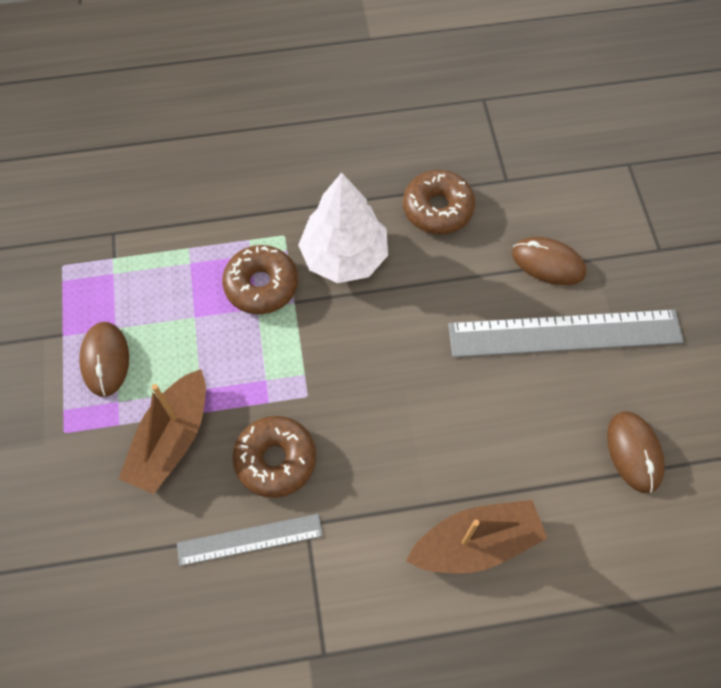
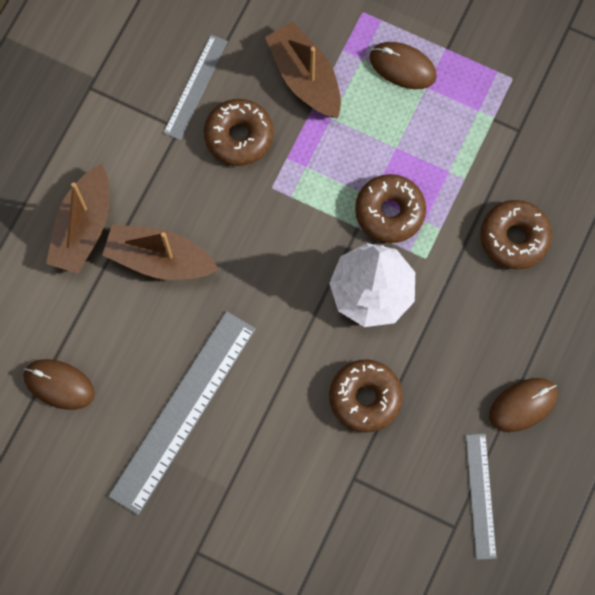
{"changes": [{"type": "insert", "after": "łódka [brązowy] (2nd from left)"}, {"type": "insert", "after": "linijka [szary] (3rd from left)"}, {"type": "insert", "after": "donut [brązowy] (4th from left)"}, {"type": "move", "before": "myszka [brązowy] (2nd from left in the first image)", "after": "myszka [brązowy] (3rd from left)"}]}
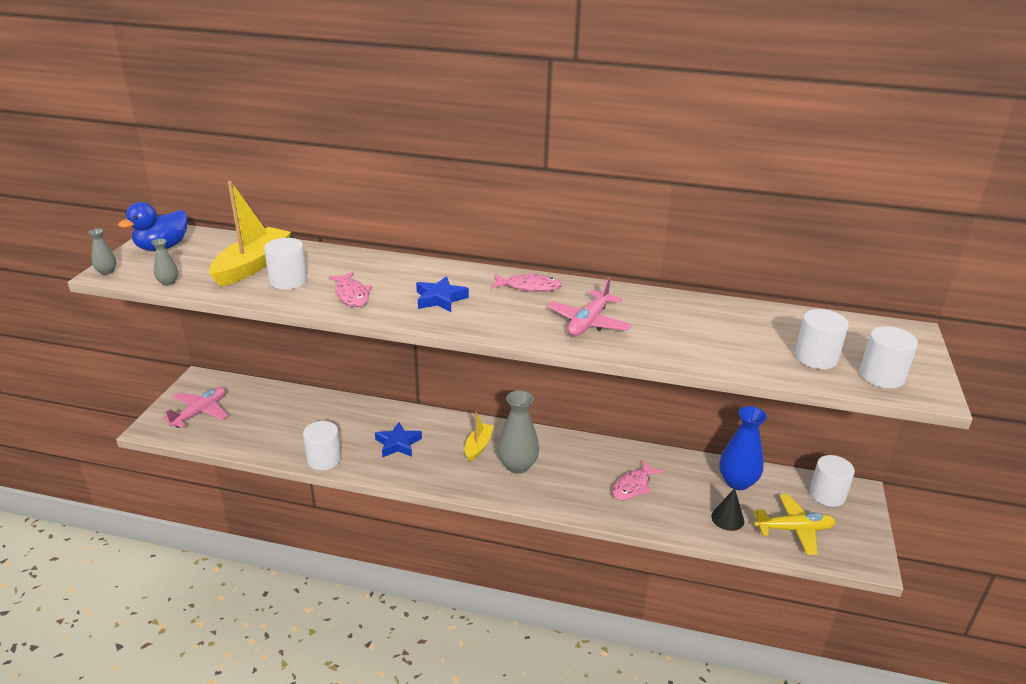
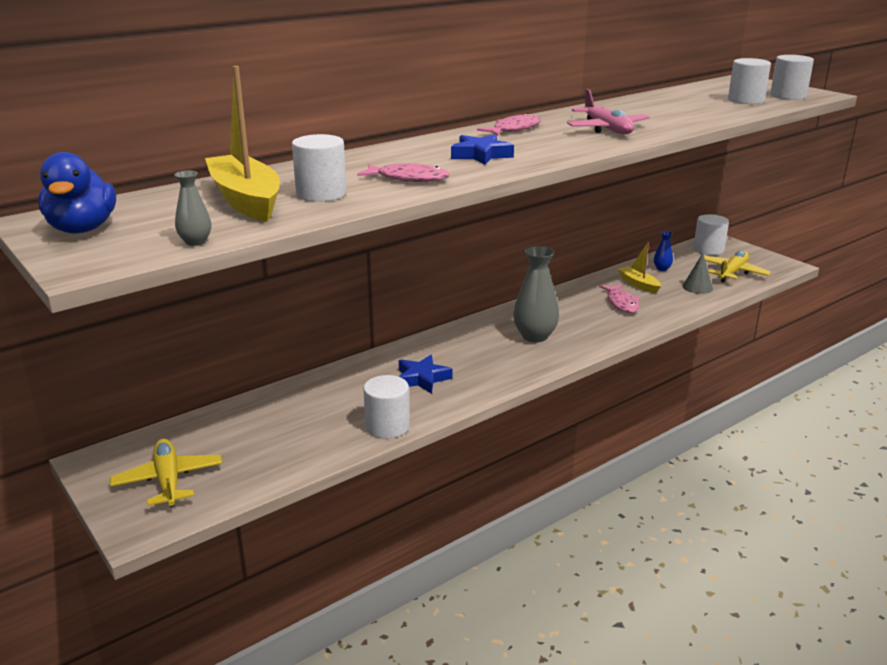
{"changes": [{"type": "delete", "before": "wazon [szary] (1st from left)"}, {"type": "move", "before": "łódka [żółty] (2nd from left)"}, {"type": "recolor", "before": "samolot [różowy] (1st from left)", "after": "samolot [żółty] (1st from left)"}, {"type": "recolor", "before": "stożek [czarny]", "after": "stożek [szary]"}, {"type": "resize", "before": "wazon [niebieski]", "scale": 0.49}]}
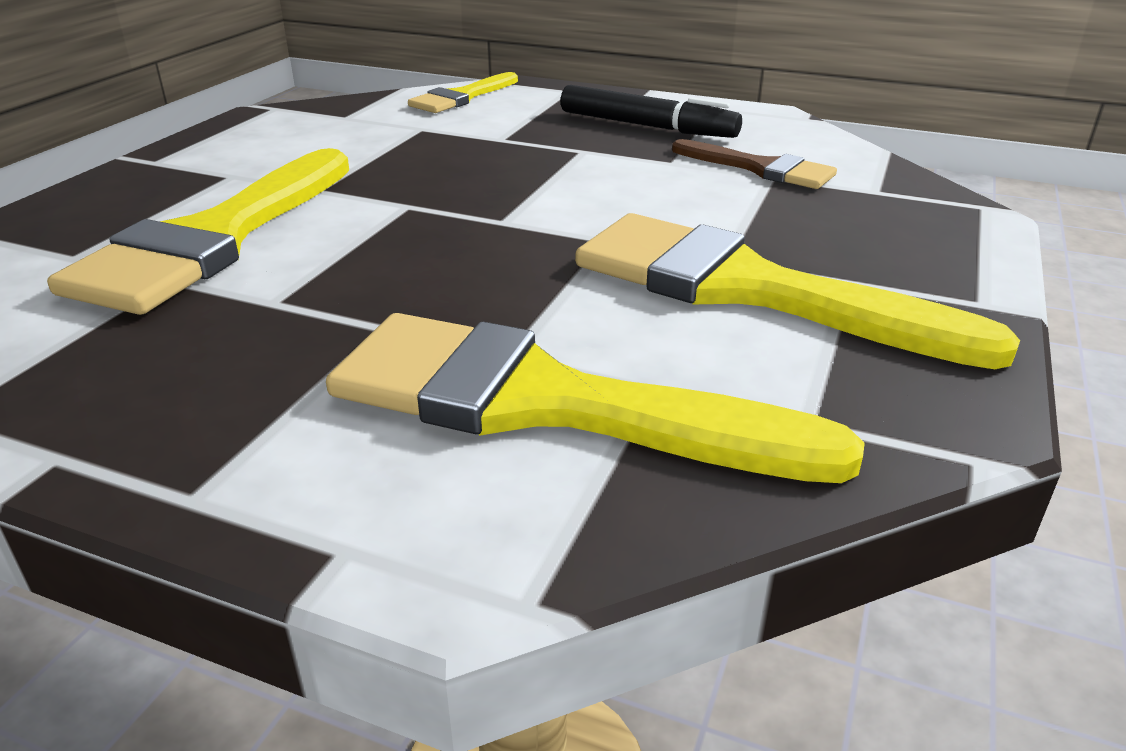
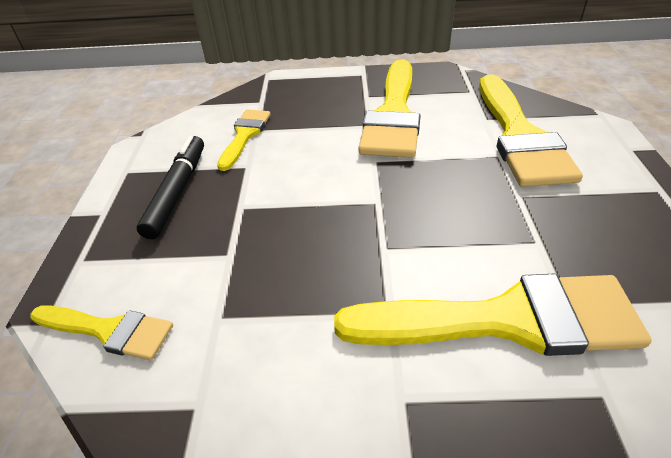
{"changes": [{"type": "recolor", "before": "pędzel [brązowy]", "after": "pędzel [żółty] (2nd from left)"}]}
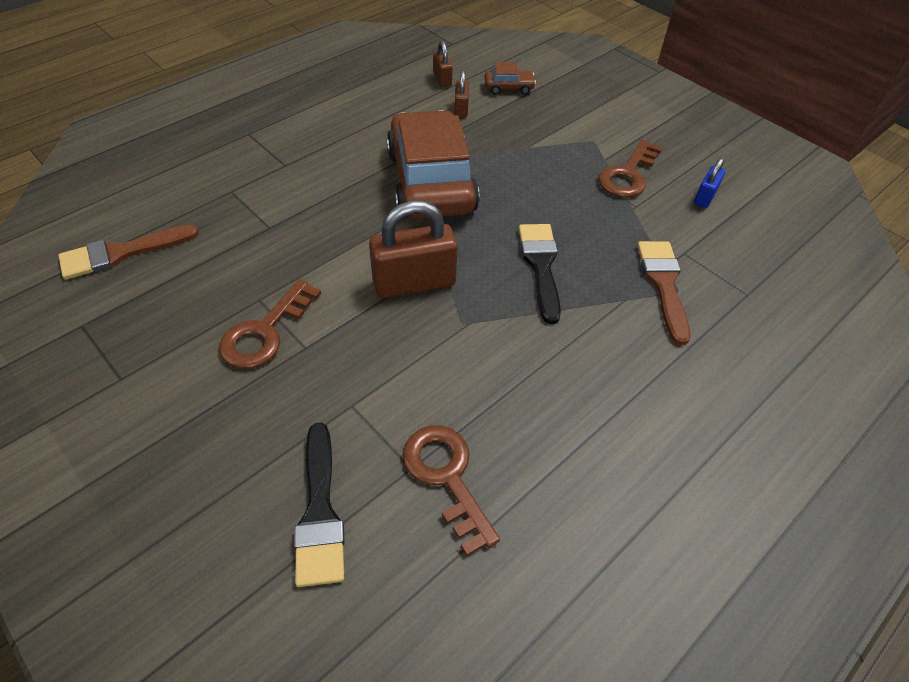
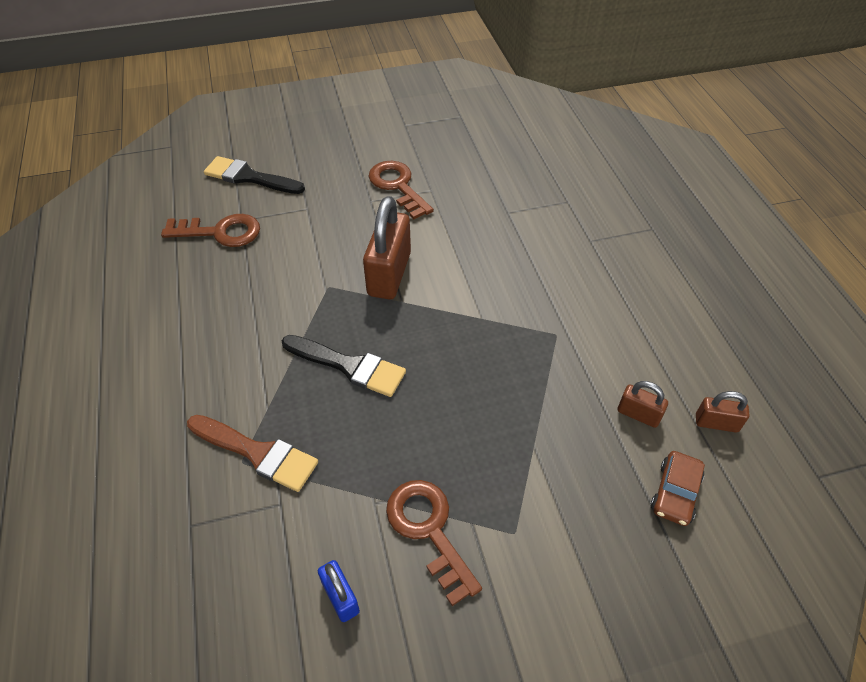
{"changes": [{"type": "delete", "before": "pędzel [brązowy] (1st from left)"}, {"type": "delete", "before": "samochód [brązowy] (1st from left)"}]}
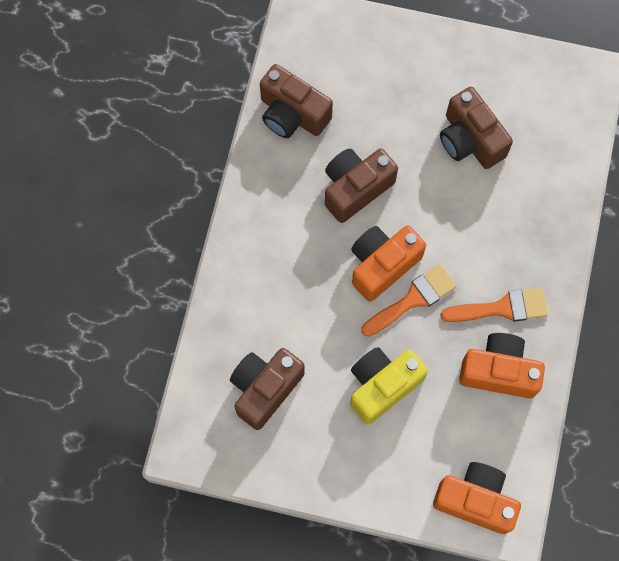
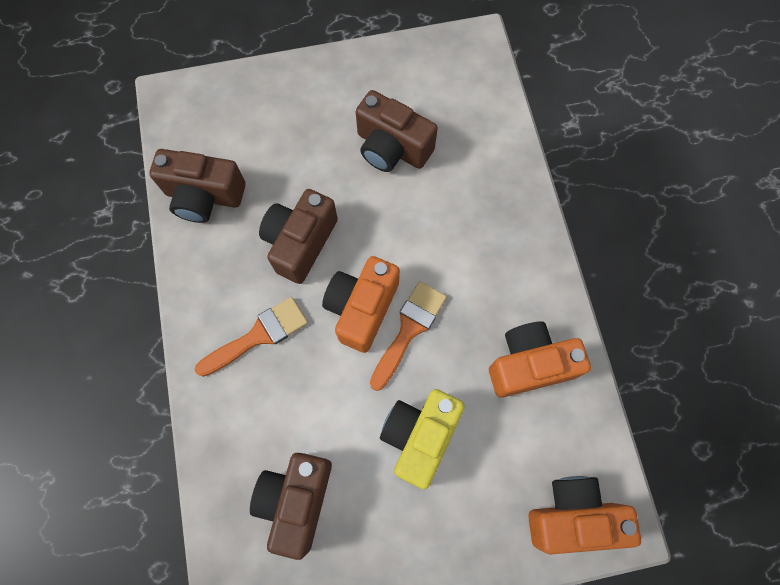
{"changes": [{"type": "move", "before": "pędzel [pomarańczowy] (2nd from left in the first image)", "after": "pędzel [pomarańczowy] (1st from left)"}]}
════════════════
Lines in the listing above that contain the word "first" must be copied; leave out the rest.

* **Exercise output**:
{"changes": [{"type": "insert", "after": "łódka [brązowy] (2nd from left)"}, {"type": "insert", "after": "linijka [szary] (3rd from left)"}, {"type": "insert", "after": "donut [brązowy] (4th from left)"}, {"type": "move", "before": "myszka [brązowy] (2nd from left in the first image)", "after": "myszka [brązowy] (3rd from left)"}]}
{"changes": [{"type": "move", "before": "pędzel [pomarańczowy] (2nd from left in the first image)", "after": "pędzel [pomarańczowy] (1st from left)"}]}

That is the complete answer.